Across all entries below, how many lines include "yellow"? Answer with the number alone.
____ DATA SECTION
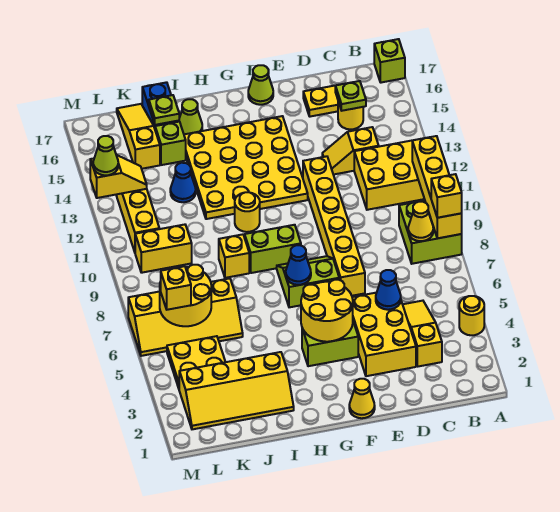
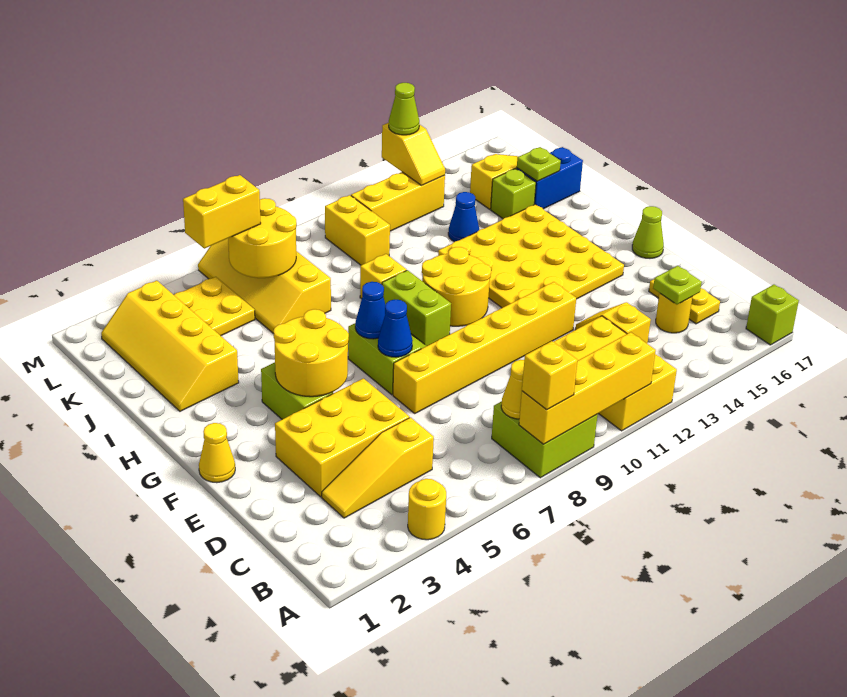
yellow slope C3:C5 level 1 top 3 -> yellow slope C3:C5 level 1 top 5
blue cone D5 level 2 -> blue cone F7 level 2
yellow round brick H11 level 1 -> yellow round brick G10:H11 level 1
lime cone I16 level 1 -> none
yellow brick L6 level 3 -> yellow brick L5:L6 level 3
________
- [RESPONSE BOX]
3